Restate word for word the lines below from the one that has "none -> red brick D11:D12 level 2" through the one that has "none -> red brick C5 level 1", keeping both and dropping all pictures.

Before-and-after object listings:
• • •

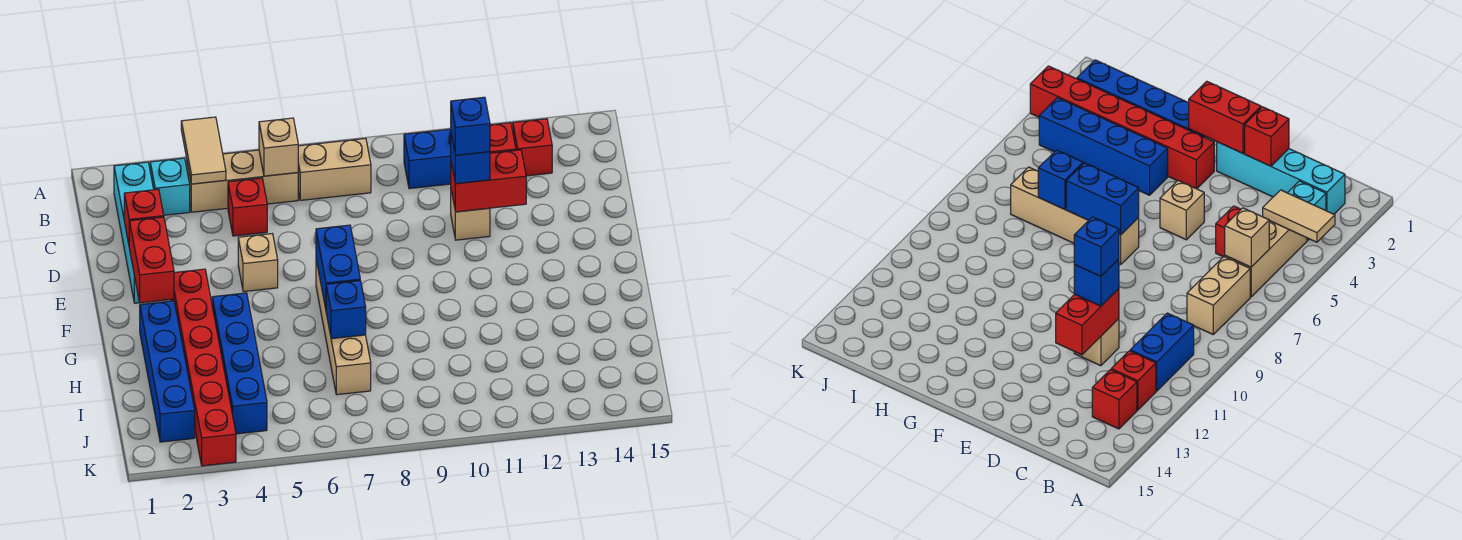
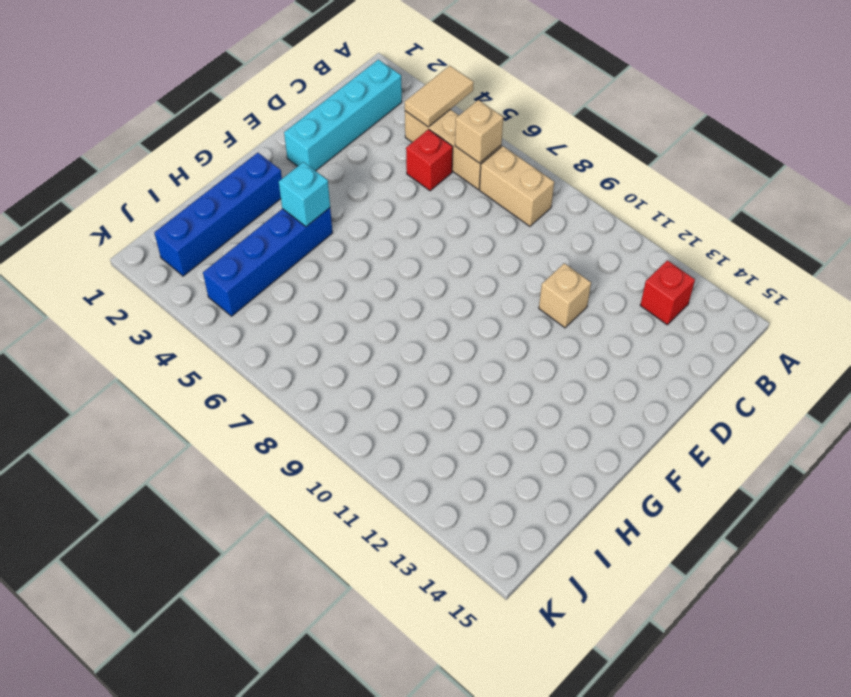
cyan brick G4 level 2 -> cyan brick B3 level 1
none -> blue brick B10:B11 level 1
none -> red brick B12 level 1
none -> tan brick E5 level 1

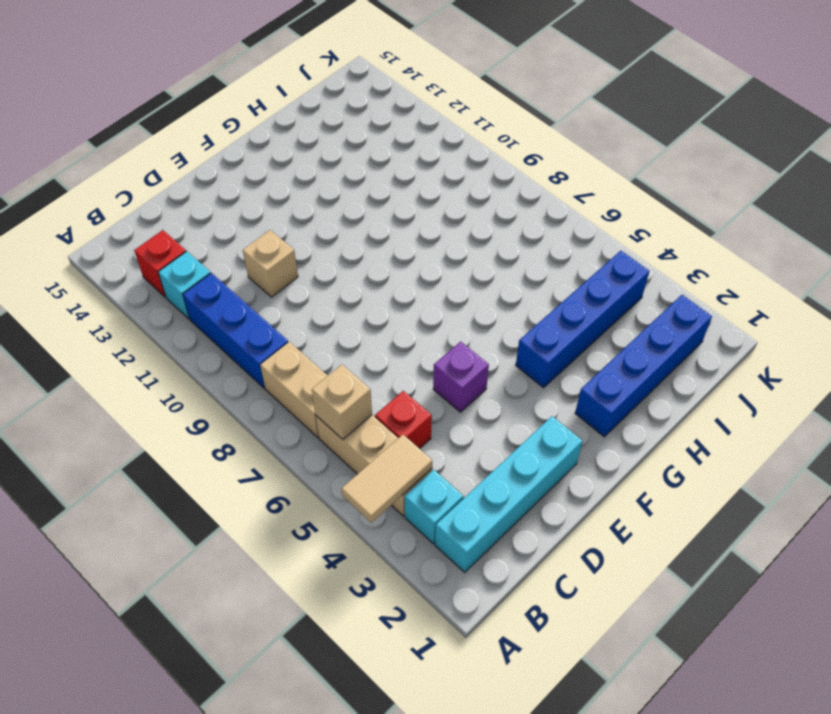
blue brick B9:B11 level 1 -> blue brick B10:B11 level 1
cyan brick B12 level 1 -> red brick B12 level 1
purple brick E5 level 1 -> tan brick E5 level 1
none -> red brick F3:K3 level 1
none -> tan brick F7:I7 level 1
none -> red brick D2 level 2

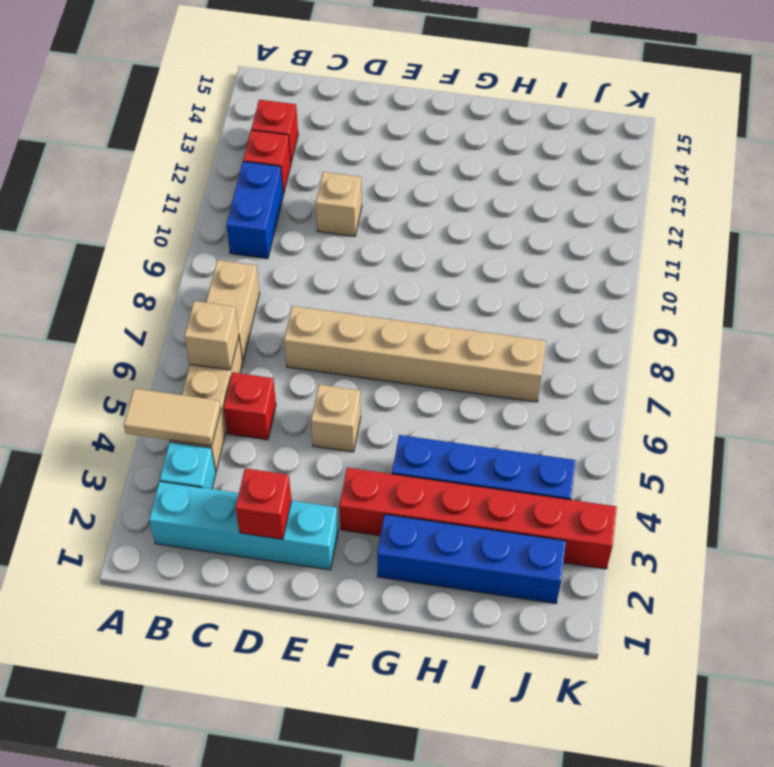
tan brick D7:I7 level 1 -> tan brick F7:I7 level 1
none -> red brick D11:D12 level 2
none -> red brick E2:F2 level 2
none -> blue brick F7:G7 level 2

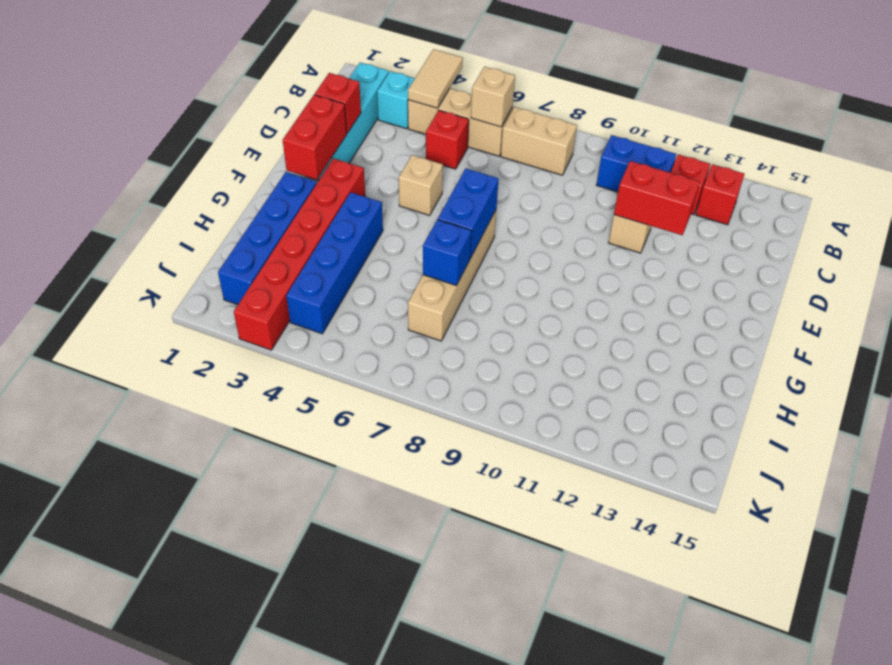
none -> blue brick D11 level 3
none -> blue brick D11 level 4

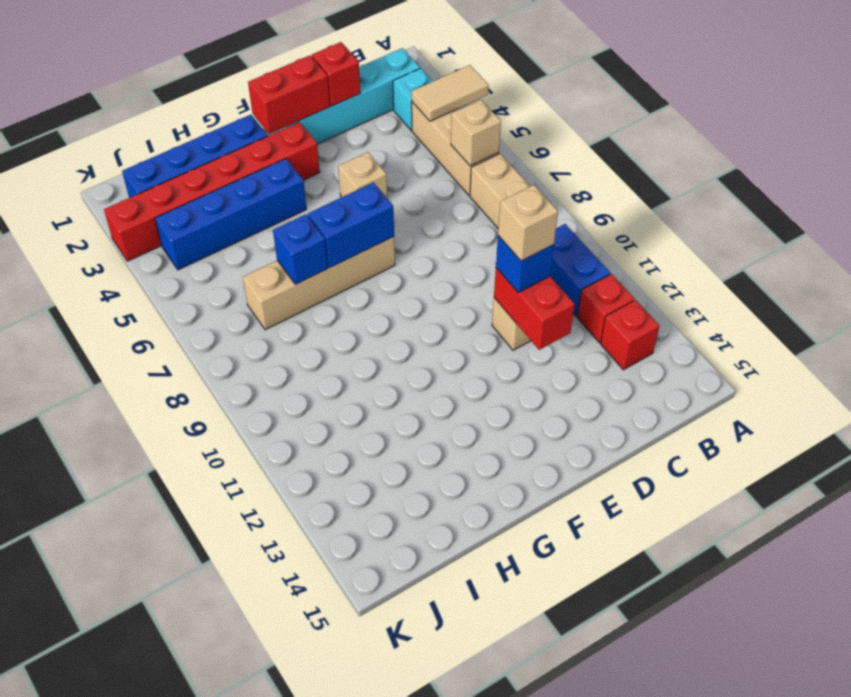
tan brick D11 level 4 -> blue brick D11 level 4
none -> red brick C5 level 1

• • •

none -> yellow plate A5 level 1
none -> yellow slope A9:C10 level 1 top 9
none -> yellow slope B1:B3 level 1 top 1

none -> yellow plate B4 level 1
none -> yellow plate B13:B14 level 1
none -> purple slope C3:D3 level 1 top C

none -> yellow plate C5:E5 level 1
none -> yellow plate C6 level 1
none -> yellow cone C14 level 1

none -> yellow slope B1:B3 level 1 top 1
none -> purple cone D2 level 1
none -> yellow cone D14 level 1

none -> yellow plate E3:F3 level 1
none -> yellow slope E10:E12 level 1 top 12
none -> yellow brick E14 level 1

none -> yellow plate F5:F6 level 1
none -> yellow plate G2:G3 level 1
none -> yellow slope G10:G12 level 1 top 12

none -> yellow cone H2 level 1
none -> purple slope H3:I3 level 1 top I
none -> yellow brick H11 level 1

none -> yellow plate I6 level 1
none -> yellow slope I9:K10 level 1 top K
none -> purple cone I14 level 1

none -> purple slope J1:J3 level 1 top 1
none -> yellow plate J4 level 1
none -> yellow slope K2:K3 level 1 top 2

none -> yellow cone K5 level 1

• • •

Task answer:
none -> red brick D11:D12 level 2
none -> red brick E2:F2 level 2
none -> blue brick F7:G7 level 2

none -> blue brick D11 level 3
none -> blue brick D11 level 4

tan brick D11 level 4 -> blue brick D11 level 4
none -> red brick C5 level 1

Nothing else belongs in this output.